Material provided START

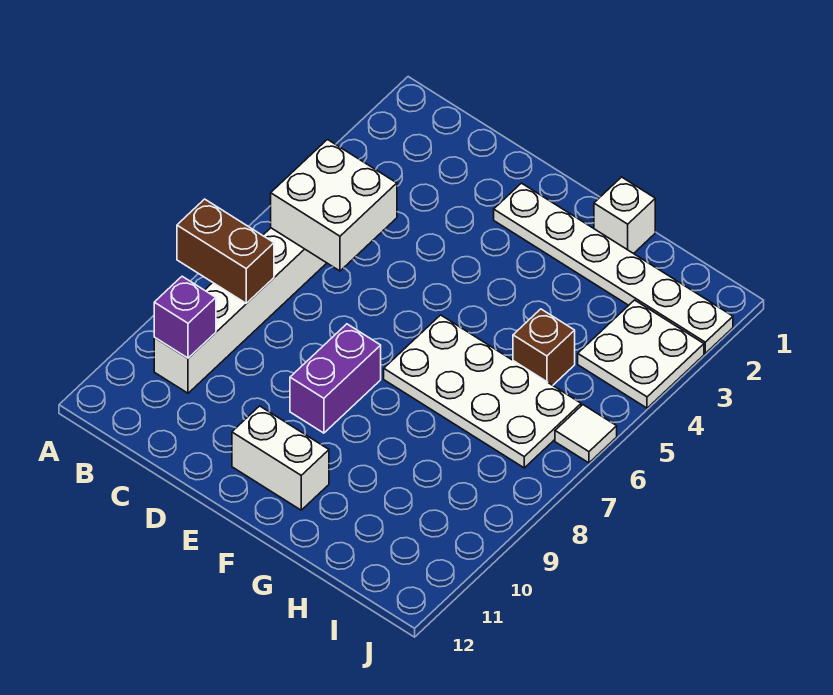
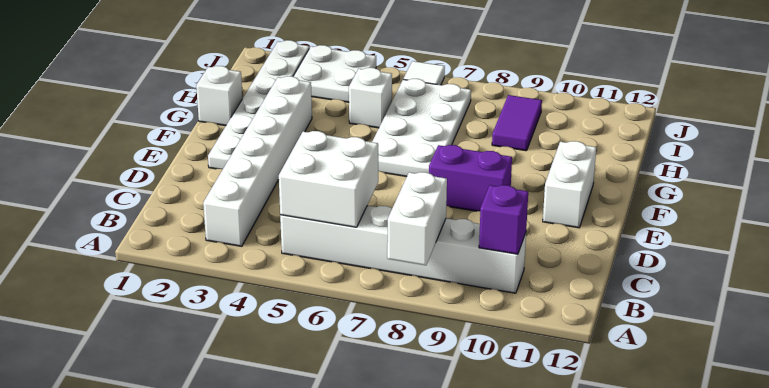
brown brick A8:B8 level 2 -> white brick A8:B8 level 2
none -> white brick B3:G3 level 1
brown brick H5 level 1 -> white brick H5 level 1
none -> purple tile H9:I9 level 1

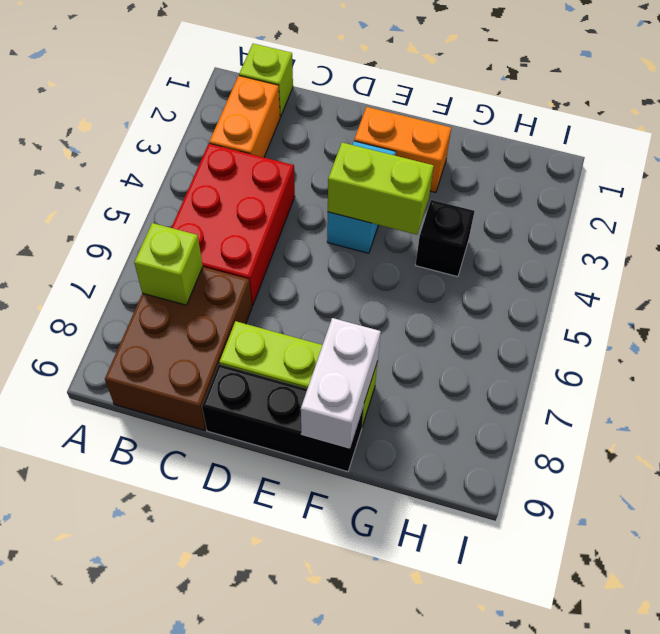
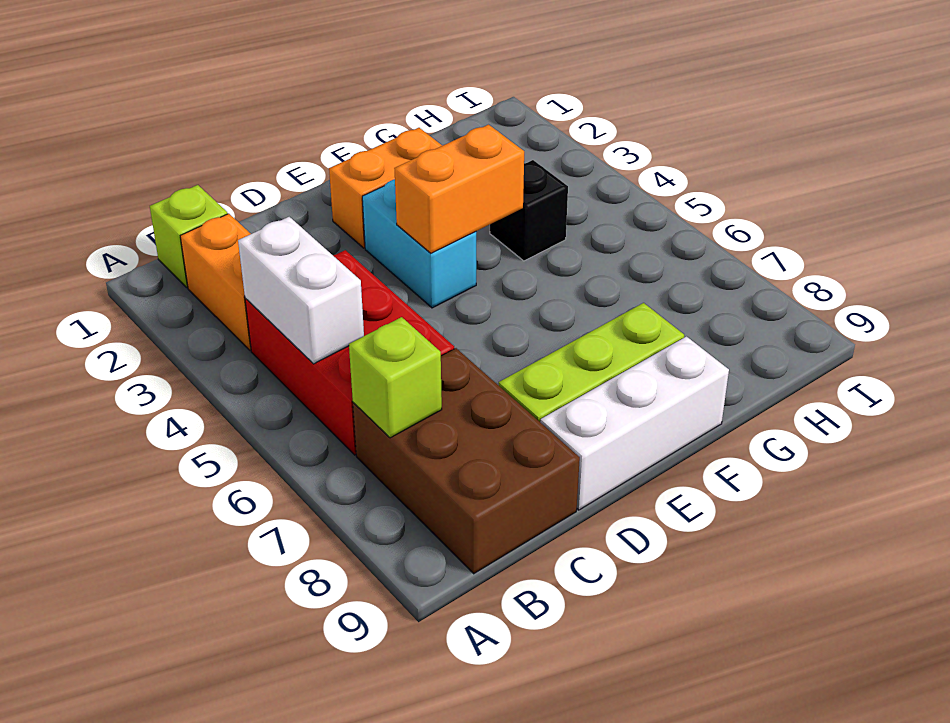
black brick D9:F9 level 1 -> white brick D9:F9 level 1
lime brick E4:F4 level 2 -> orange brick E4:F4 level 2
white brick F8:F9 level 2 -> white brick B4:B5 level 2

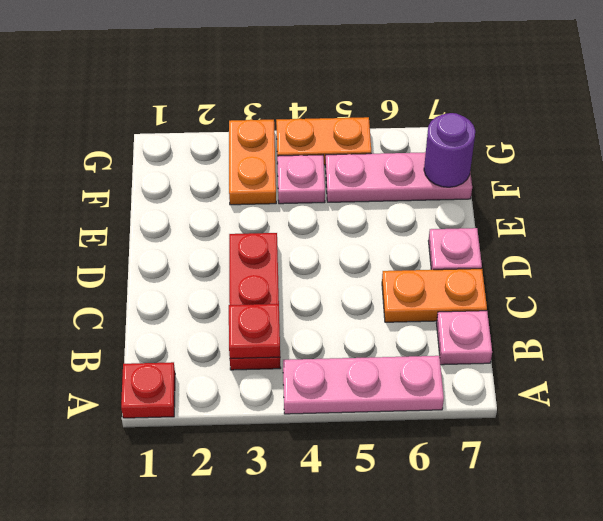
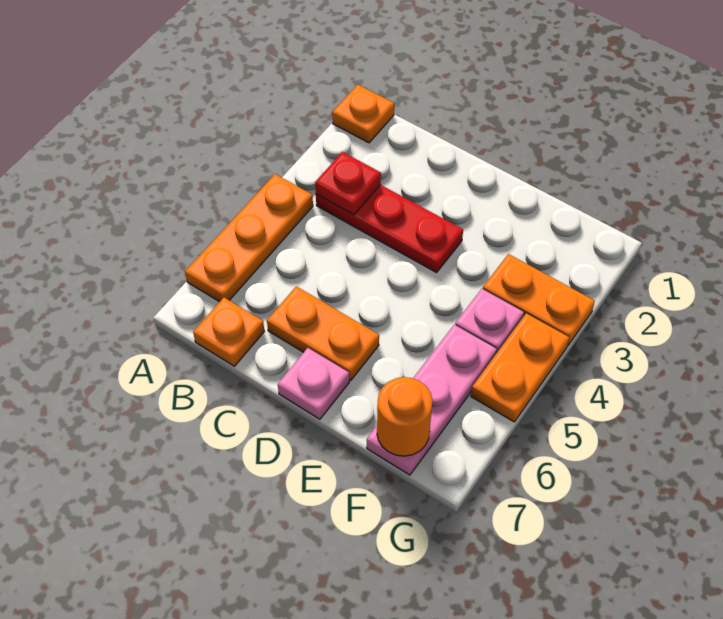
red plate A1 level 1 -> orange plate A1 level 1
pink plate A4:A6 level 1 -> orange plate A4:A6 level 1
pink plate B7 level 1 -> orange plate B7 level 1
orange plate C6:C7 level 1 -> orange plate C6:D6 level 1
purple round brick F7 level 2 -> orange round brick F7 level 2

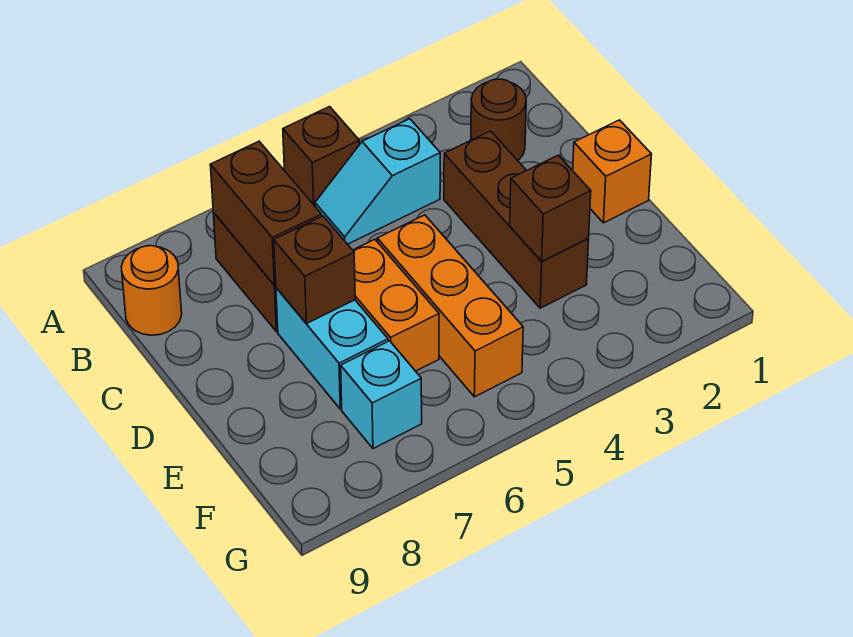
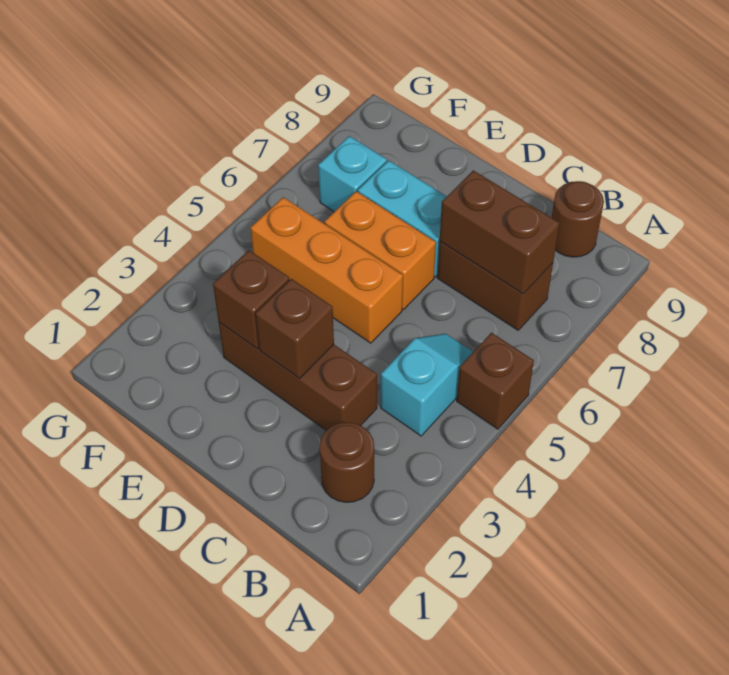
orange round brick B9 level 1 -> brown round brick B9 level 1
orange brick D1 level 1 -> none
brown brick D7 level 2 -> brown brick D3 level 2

Material provided END

Exercise goal:
Where in the entries above does the word "purple" appear? Copy each line that has it.

Output for this exercise:
none -> purple tile H9:I9 level 1
purple round brick F7 level 2 -> orange round brick F7 level 2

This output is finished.